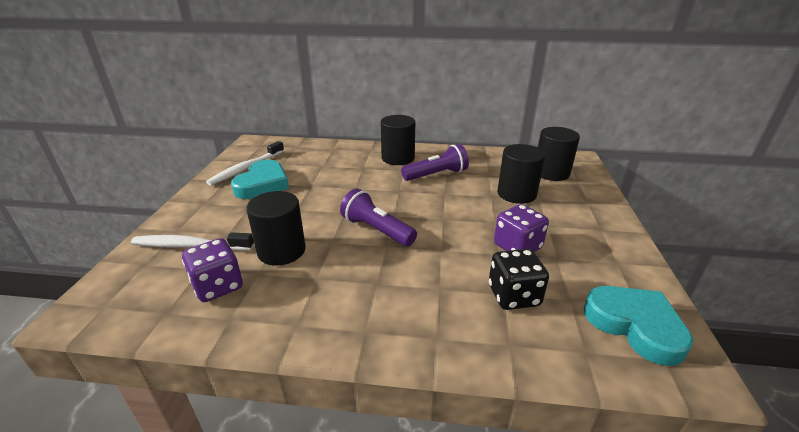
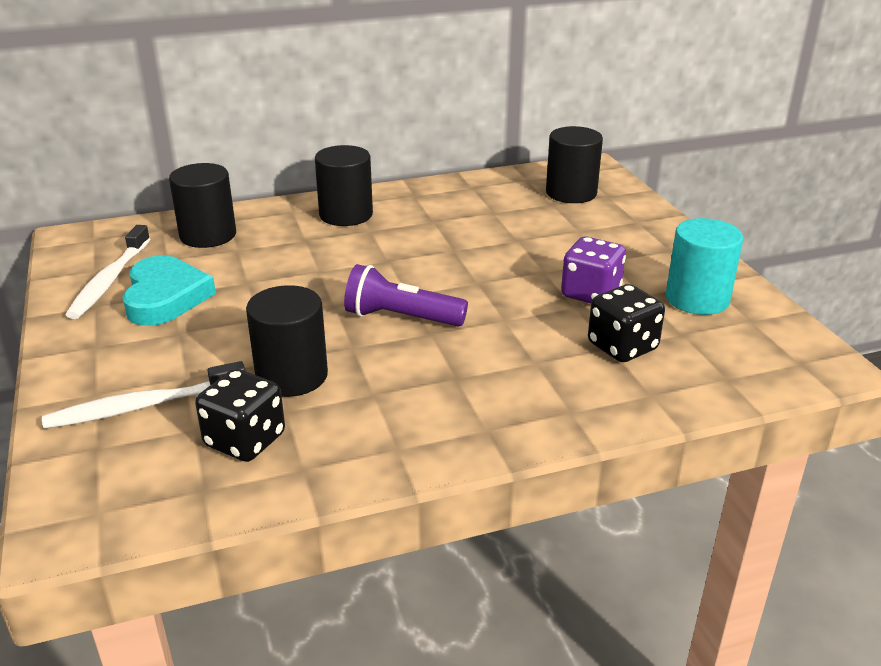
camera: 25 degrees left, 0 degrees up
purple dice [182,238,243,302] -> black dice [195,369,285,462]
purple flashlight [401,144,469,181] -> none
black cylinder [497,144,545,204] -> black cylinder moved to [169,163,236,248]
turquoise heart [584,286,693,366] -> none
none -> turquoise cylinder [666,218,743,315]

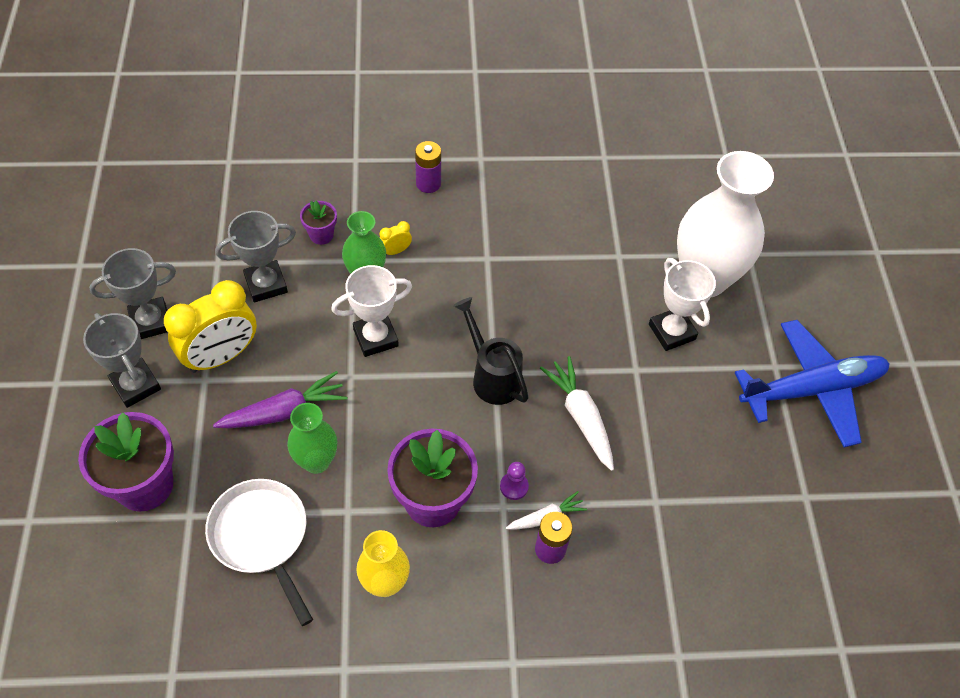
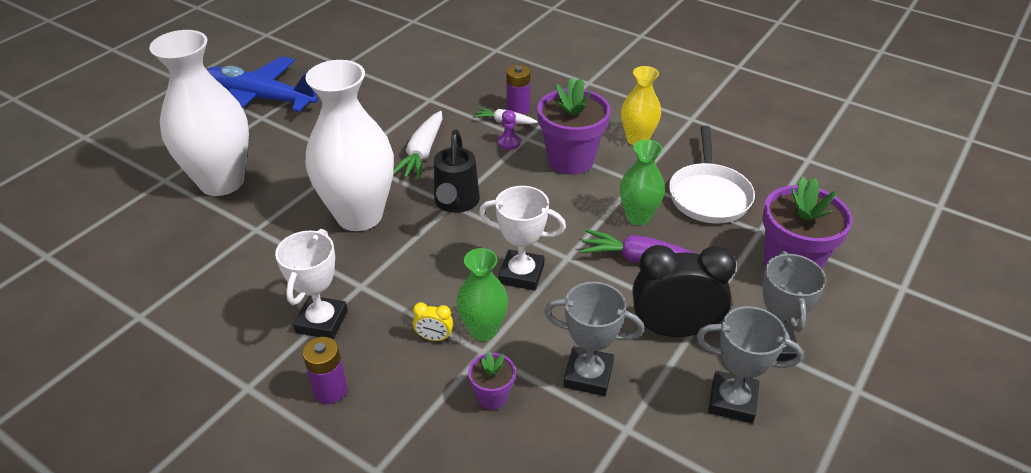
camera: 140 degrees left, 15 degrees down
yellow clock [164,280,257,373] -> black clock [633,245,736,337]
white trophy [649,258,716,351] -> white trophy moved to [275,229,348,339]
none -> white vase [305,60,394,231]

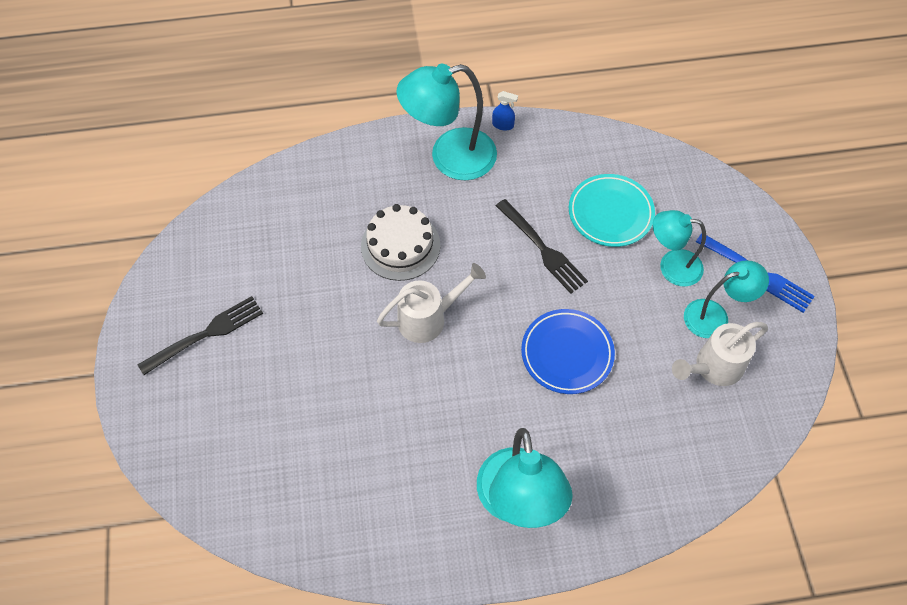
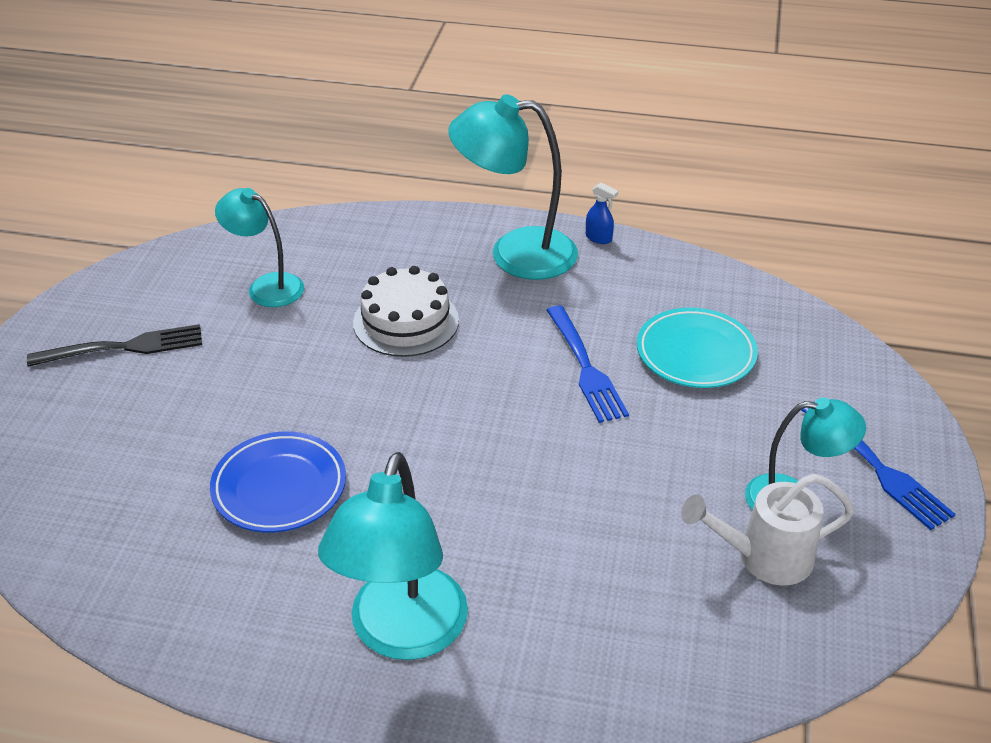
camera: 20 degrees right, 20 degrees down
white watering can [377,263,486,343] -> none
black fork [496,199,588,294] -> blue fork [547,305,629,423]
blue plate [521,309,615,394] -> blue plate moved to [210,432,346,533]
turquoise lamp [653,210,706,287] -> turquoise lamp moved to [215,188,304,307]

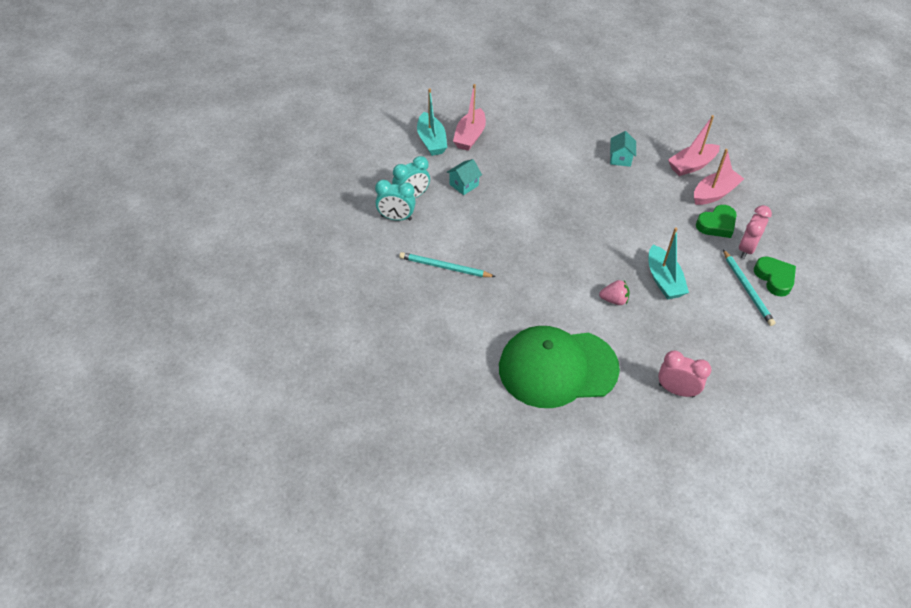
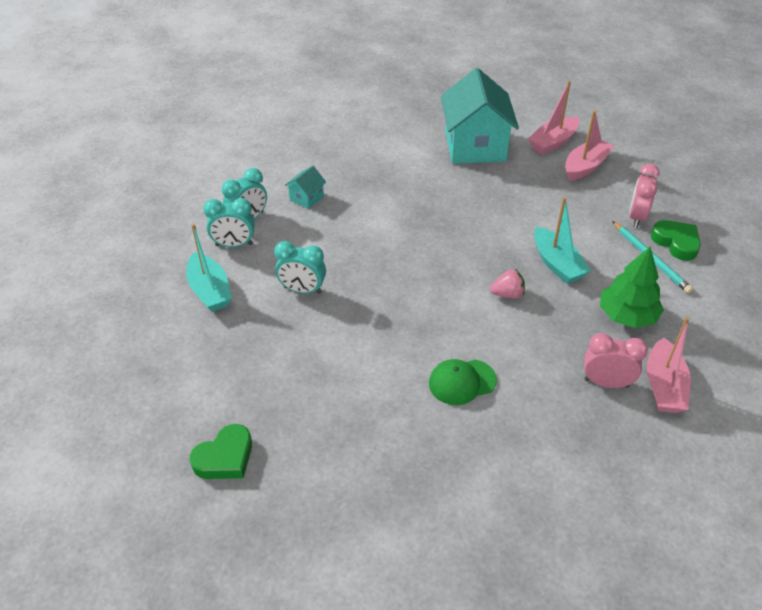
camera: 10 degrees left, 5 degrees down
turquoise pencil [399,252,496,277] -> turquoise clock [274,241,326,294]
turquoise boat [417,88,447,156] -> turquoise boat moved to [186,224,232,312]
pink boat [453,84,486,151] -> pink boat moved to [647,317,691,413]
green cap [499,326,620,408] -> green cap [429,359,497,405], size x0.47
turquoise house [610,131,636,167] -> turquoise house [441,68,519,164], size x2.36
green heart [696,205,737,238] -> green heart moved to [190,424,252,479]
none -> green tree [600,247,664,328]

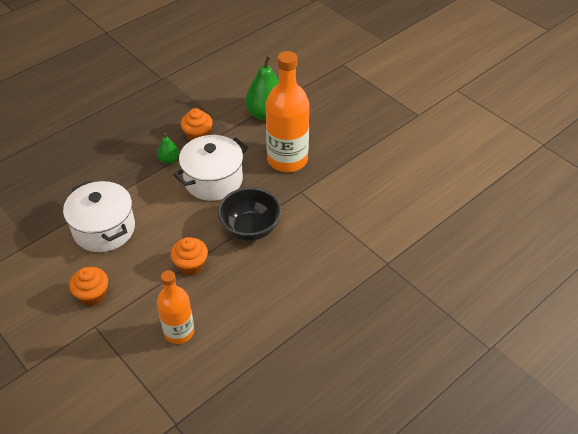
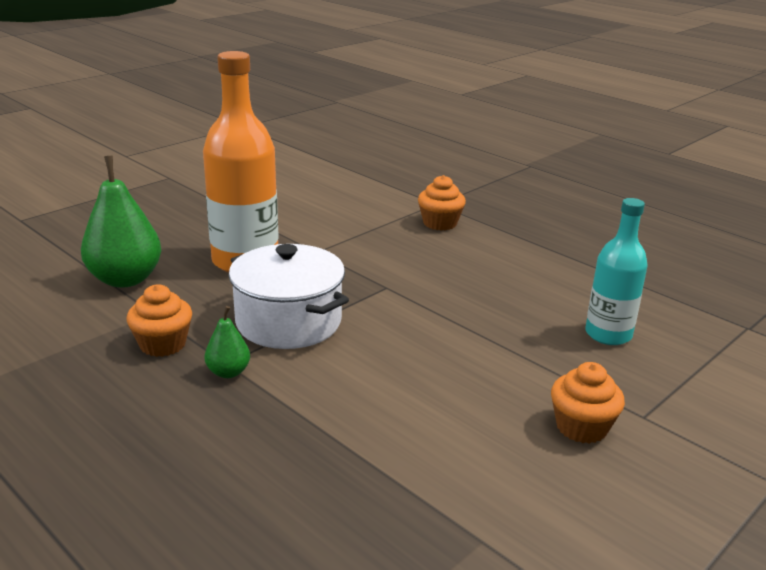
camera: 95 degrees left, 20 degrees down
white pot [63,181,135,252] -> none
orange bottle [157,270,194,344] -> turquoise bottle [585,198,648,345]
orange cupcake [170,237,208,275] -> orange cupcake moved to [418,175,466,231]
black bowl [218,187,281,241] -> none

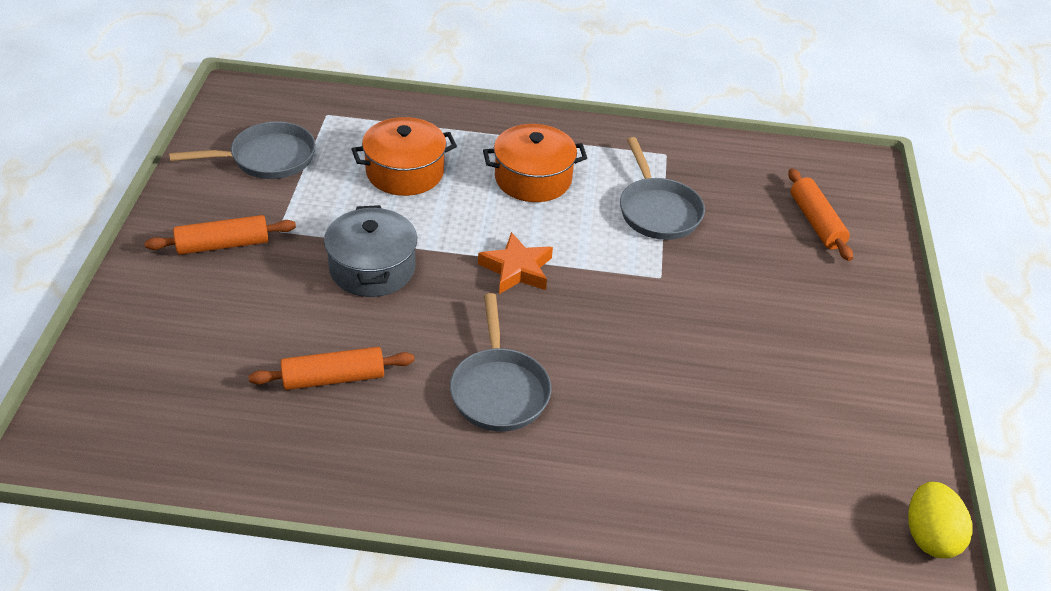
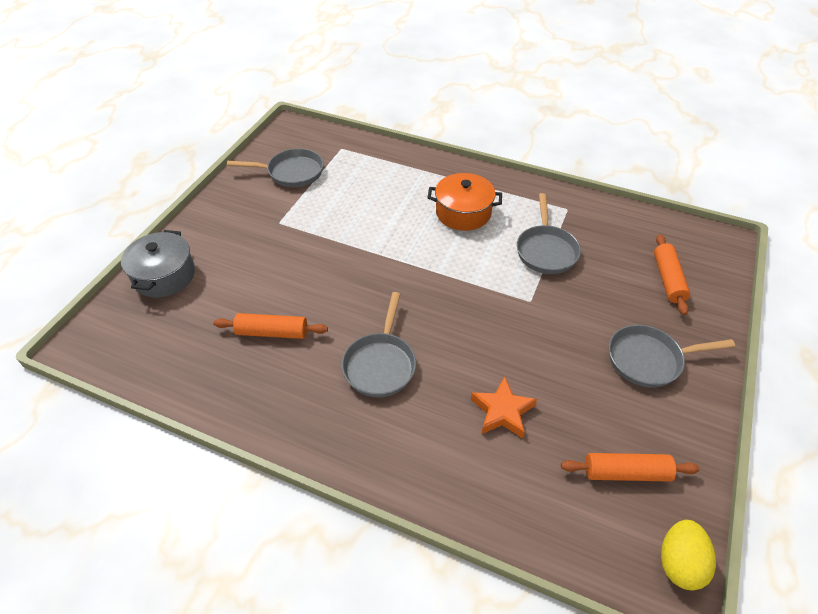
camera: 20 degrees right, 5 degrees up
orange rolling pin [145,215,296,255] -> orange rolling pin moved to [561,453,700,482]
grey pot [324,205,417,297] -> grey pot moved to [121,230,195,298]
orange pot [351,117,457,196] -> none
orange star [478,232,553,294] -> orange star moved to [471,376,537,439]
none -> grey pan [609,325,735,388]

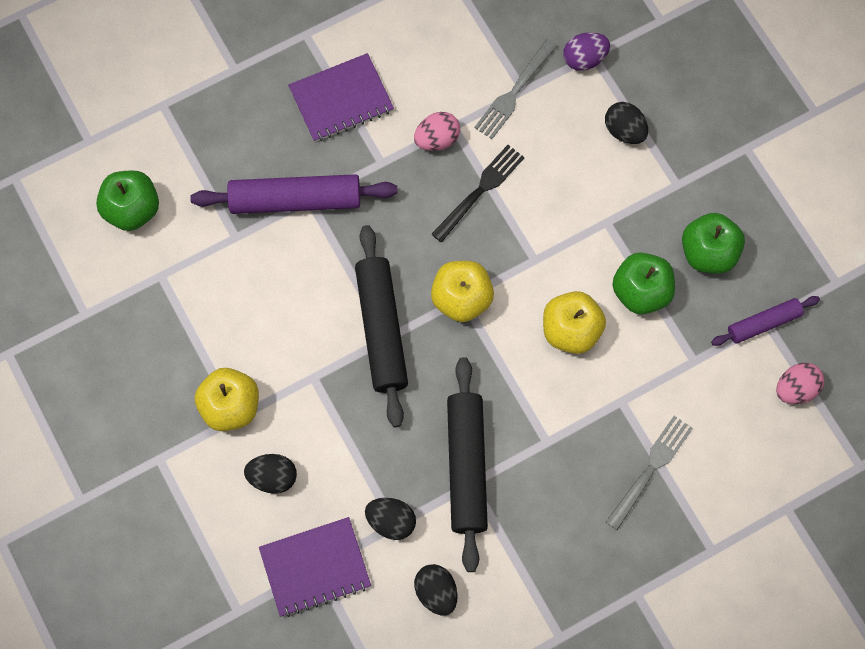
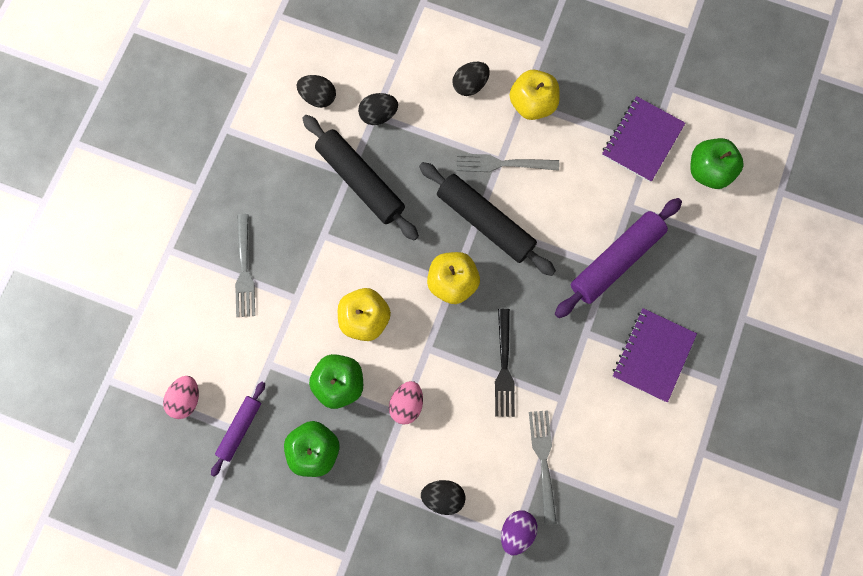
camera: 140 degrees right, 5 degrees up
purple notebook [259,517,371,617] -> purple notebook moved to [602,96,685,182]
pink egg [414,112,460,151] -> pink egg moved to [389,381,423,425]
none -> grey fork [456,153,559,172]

▬▬▬▬▬▬▬▬▬▬

*Exercise*: What is needed is an exact transcription of the lines from the one holding "black bowl [218,187,281,241] -> none" to the end of the data, with every picture left out.

*Solution for this task*:
black bowl [218,187,281,241] -> none

camera: 20 degrees right, 5 degrees up
orange rolling pin [145,215,296,255] -> orange rolling pin moved to [561,453,700,482]
grey pot [324,205,417,297] -> grey pot moved to [121,230,195,298]
orange pot [351,117,457,196] -> none
orange star [478,232,553,294] -> orange star moved to [471,376,537,439]
none -> grey pan [609,325,735,388]

camera: 140 degrees right, 5 degrees up
purple notebook [259,517,371,617] -> purple notebook moved to [602,96,685,182]
pink egg [414,112,460,151] -> pink egg moved to [389,381,423,425]
none -> grey fork [456,153,559,172]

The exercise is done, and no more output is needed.